EXERCISE GOAL
Whenever "green" appears in a line, please copy that line from the data.

MATERIAL PROVIDED
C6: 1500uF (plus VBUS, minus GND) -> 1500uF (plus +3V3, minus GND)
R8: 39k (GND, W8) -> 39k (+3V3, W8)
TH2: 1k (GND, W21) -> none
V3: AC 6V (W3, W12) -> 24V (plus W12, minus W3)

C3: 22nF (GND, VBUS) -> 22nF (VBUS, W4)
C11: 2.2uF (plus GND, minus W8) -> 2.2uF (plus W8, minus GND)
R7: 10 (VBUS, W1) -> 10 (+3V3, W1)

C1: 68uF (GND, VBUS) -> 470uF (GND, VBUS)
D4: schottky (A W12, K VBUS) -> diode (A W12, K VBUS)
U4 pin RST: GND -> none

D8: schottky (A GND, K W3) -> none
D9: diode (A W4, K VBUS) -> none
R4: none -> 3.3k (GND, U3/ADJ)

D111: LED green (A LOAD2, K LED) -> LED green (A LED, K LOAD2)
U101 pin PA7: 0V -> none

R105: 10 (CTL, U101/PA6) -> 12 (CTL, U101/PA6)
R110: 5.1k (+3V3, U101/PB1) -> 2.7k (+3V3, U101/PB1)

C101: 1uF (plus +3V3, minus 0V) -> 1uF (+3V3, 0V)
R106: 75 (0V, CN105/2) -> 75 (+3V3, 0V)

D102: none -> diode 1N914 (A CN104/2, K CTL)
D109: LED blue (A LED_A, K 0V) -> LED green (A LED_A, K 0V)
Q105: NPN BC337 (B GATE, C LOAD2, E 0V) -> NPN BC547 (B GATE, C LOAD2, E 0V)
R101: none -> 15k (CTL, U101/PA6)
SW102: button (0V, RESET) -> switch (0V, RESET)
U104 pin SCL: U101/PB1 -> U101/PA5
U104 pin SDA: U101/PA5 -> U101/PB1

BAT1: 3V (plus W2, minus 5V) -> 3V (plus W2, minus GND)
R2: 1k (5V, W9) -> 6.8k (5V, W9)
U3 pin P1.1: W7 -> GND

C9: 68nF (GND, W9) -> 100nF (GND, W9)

ANSWER SECTION
D111: LED green (A LOAD2, K LED) -> LED green (A LED, K LOAD2)
D109: LED blue (A LED_A, K 0V) -> LED green (A LED_A, K 0V)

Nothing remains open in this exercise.